Echo everything in the records from the line containing "galloping (124, 895)" down to the end of the records, both ends included.

----

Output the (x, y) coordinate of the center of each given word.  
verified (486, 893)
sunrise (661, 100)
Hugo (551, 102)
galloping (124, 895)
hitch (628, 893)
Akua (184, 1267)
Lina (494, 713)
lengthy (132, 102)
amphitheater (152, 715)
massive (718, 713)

----

▶ [Response]:
galloping (124, 895)
hitch (628, 893)
Akua (184, 1267)
Lina (494, 713)
lengthy (132, 102)
amphitheater (152, 715)
massive (718, 713)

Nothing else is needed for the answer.